AIM OF THE EXERCISE |
Copy each line below that has "carrot".
━━━ RECORD EXTRACTS
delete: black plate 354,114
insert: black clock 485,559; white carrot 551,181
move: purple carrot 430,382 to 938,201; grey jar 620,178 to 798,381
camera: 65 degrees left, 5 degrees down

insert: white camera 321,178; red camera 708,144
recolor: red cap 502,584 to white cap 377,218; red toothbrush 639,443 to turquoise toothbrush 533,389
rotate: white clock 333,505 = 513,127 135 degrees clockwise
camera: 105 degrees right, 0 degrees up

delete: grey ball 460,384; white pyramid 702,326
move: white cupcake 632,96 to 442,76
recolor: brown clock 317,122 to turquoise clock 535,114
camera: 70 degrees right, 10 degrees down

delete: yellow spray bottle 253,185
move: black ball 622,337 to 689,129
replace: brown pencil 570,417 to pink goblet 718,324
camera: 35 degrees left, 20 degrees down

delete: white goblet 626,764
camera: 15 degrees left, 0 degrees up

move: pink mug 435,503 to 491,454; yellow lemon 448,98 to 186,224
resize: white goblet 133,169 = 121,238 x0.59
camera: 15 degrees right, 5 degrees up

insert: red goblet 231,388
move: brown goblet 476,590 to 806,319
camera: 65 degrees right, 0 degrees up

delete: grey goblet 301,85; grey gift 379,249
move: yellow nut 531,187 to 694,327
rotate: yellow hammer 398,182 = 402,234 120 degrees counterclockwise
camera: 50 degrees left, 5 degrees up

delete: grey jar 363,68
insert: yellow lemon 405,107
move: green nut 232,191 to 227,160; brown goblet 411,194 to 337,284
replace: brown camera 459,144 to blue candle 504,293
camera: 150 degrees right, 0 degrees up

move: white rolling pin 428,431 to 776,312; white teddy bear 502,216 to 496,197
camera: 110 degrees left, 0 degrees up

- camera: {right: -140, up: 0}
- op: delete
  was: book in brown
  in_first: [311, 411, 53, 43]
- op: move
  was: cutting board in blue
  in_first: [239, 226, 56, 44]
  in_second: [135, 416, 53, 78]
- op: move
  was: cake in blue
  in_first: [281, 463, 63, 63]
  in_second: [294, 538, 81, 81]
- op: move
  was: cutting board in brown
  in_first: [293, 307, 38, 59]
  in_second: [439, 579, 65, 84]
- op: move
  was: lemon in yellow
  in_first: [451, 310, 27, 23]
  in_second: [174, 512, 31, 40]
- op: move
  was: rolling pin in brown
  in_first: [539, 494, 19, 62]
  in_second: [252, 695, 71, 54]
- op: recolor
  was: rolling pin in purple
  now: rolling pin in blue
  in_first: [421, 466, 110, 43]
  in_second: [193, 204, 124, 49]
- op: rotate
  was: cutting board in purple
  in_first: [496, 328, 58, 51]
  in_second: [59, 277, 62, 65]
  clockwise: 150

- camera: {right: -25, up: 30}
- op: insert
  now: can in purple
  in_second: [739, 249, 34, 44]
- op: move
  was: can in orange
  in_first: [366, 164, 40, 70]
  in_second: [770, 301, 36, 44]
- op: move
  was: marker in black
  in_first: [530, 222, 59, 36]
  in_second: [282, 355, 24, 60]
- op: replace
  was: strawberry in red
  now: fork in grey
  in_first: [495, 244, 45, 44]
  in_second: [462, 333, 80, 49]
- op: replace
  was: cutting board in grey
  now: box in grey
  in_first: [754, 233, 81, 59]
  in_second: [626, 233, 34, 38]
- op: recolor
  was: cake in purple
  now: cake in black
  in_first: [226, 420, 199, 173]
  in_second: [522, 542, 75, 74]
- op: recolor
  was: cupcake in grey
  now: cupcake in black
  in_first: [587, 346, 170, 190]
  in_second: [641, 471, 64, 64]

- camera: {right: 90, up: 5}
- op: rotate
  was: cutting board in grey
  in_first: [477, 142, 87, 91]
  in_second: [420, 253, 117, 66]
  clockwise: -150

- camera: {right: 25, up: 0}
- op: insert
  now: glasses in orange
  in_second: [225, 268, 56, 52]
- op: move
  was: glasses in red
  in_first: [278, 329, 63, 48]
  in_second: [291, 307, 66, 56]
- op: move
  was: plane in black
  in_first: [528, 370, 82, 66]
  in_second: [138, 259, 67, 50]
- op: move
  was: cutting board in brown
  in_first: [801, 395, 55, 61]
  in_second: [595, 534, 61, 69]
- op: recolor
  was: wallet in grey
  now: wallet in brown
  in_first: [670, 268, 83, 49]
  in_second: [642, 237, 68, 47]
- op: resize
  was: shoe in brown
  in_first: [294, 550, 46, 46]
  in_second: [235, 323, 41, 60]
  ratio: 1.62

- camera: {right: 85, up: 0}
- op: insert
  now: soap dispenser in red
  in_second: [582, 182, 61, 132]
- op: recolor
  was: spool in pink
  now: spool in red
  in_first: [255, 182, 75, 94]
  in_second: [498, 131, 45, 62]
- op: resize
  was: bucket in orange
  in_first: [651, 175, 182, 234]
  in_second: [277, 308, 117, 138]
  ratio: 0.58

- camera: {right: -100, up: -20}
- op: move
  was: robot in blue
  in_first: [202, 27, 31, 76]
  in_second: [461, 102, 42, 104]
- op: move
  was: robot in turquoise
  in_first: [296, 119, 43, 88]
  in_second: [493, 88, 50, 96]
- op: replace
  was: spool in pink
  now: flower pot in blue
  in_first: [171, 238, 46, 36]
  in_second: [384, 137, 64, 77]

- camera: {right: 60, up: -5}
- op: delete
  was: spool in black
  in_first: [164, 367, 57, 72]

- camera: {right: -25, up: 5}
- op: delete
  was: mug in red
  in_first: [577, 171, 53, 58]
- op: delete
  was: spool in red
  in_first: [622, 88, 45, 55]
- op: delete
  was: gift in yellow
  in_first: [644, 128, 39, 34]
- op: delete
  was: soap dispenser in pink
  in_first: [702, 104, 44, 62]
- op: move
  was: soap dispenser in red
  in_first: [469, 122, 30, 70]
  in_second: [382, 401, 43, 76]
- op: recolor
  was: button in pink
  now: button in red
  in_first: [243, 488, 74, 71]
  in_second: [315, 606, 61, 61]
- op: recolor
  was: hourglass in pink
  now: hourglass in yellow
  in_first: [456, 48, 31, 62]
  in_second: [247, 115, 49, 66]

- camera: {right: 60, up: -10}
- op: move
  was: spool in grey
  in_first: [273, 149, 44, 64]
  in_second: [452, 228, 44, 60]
━━━━━━
COMPLETED EXERCISE |
insert: black clock 485,559; white carrot 551,181
move: purple carrot 430,382 to 938,201; grey jar 620,178 to 798,381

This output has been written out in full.